### What the task asks:
Please write out the lines of the material below as a numbered list, skipping any blank lines and leaving the pictures out.

### Provided data:

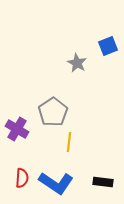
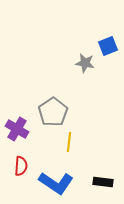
gray star: moved 8 px right; rotated 18 degrees counterclockwise
red semicircle: moved 1 px left, 12 px up
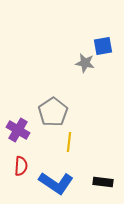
blue square: moved 5 px left; rotated 12 degrees clockwise
purple cross: moved 1 px right, 1 px down
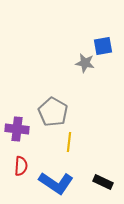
gray pentagon: rotated 8 degrees counterclockwise
purple cross: moved 1 px left, 1 px up; rotated 25 degrees counterclockwise
black rectangle: rotated 18 degrees clockwise
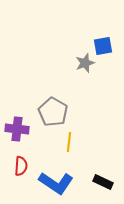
gray star: rotated 30 degrees counterclockwise
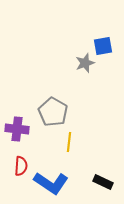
blue L-shape: moved 5 px left
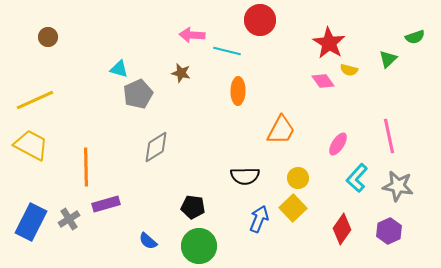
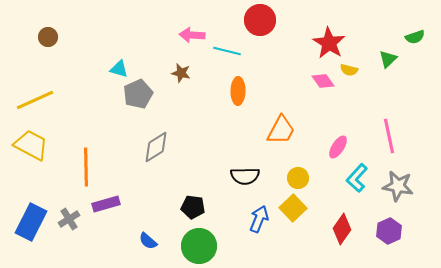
pink ellipse: moved 3 px down
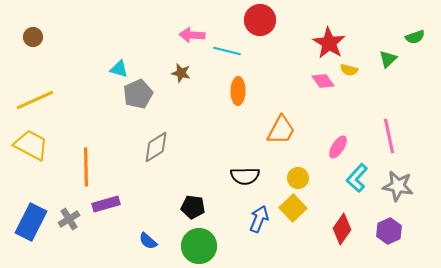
brown circle: moved 15 px left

### Full solution:
1. gray star: moved 8 px right; rotated 18 degrees counterclockwise
2. red semicircle: moved 1 px left, 12 px up
3. blue square: moved 5 px left; rotated 12 degrees clockwise
4. purple cross: moved 1 px right, 1 px down
5. gray pentagon: rotated 8 degrees counterclockwise
6. purple cross: moved 1 px left, 1 px up; rotated 25 degrees counterclockwise
7. black rectangle: rotated 18 degrees clockwise
8. gray star: rotated 30 degrees counterclockwise
9. blue L-shape: moved 5 px left
10. pink ellipse: moved 3 px down
11. brown circle: moved 15 px left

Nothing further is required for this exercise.